[DATA FOR REVIEW Boundary: Start]

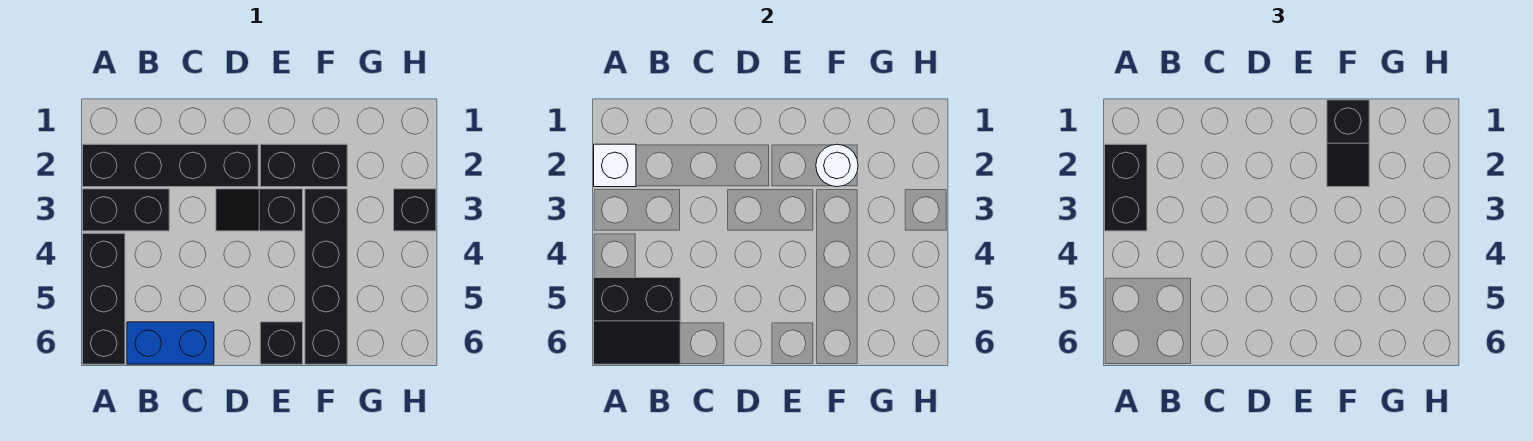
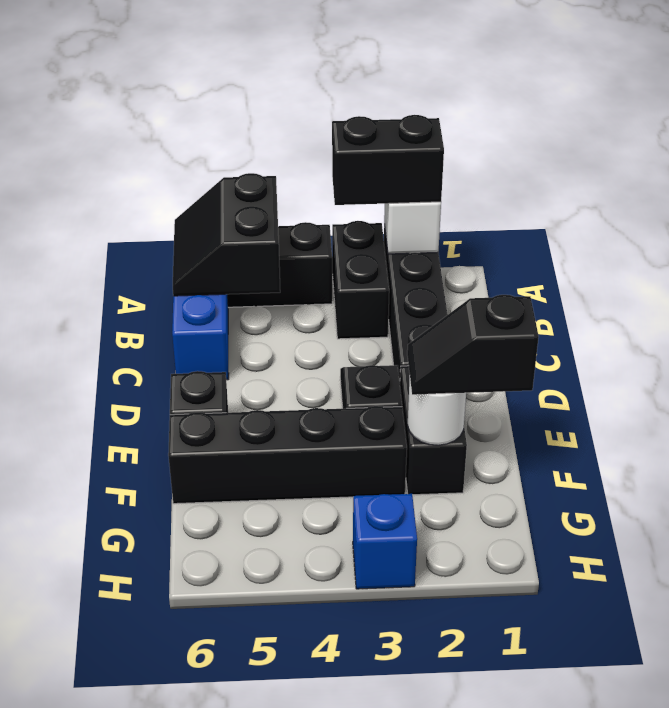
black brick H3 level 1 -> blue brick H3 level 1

[DATA FOR REVIEW Boundary: End]
[DATA FOR REVIEW Boundary: Start]

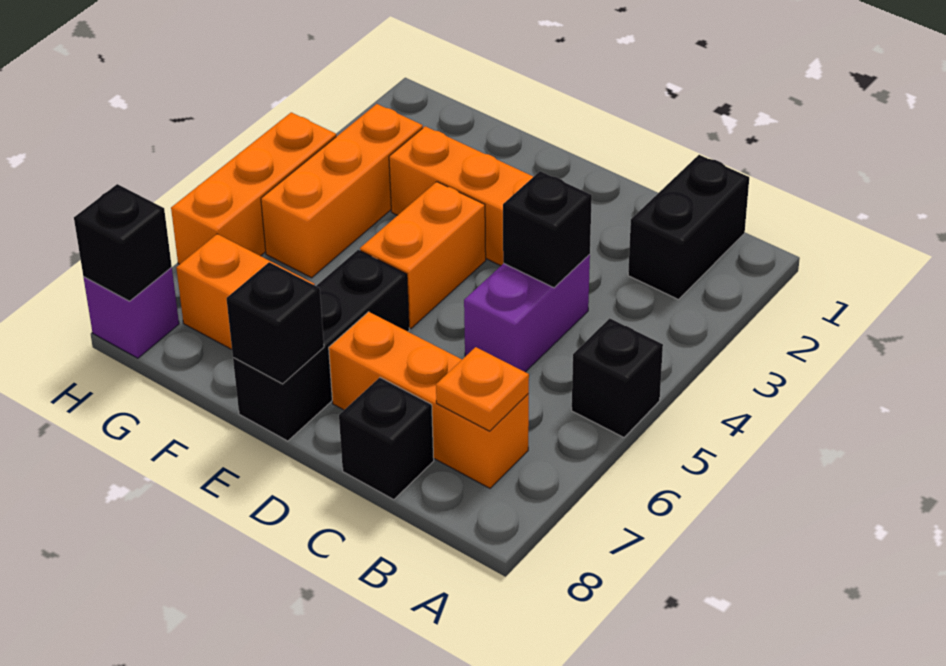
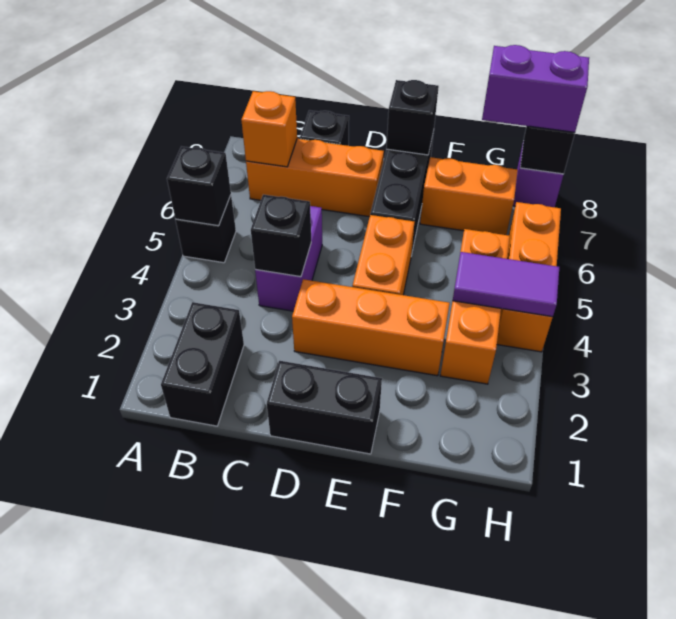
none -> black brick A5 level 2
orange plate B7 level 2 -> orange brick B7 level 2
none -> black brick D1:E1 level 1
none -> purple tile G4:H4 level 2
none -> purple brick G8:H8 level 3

[DATA FOR REVIEW Boundary: End]
[DATA FOR REVIEW Boundary: Start]

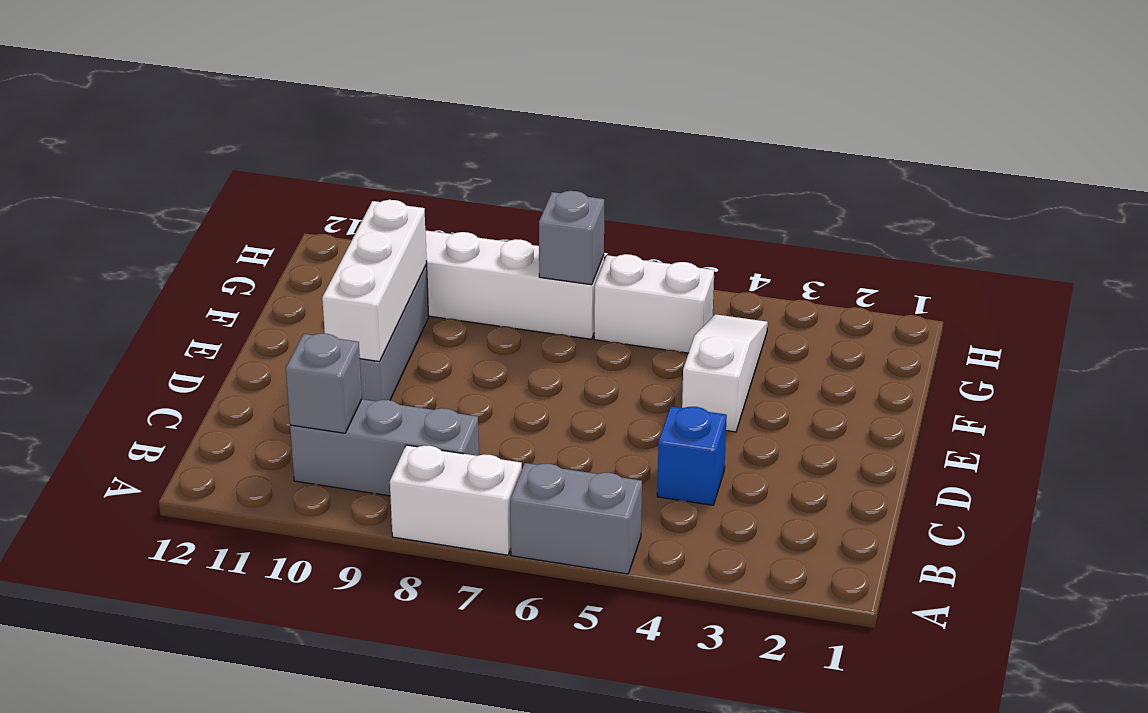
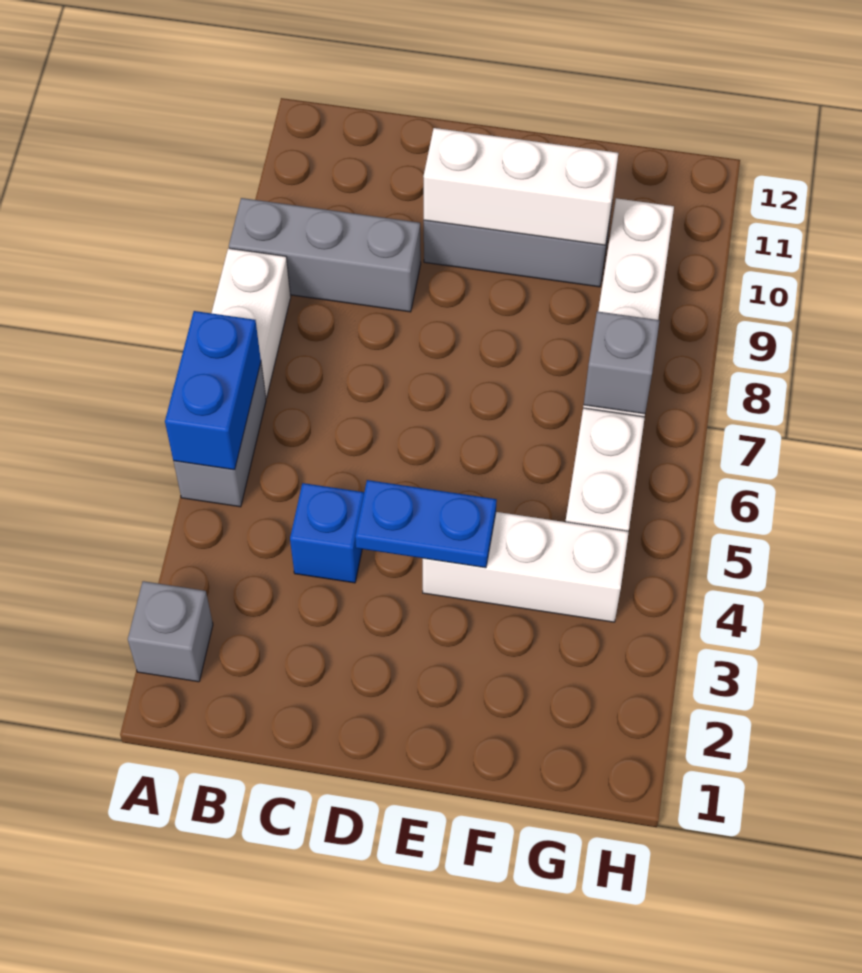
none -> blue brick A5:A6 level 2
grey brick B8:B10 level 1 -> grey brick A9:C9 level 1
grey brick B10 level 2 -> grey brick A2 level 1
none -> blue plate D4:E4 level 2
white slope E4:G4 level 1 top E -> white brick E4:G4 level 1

[DATA FOR REVIEW Boundary: End]

▶ **ACTIVITY**:
Return a word-for-word copy of the lines above from the one holding "none -> black brick A5 level 2" through the one holding "none -> purple brick G8:H8 level 3", with both of them included and nothing besides.

▶ **PROBLEM SOLUTION**:
none -> black brick A5 level 2
orange plate B7 level 2 -> orange brick B7 level 2
none -> black brick D1:E1 level 1
none -> purple tile G4:H4 level 2
none -> purple brick G8:H8 level 3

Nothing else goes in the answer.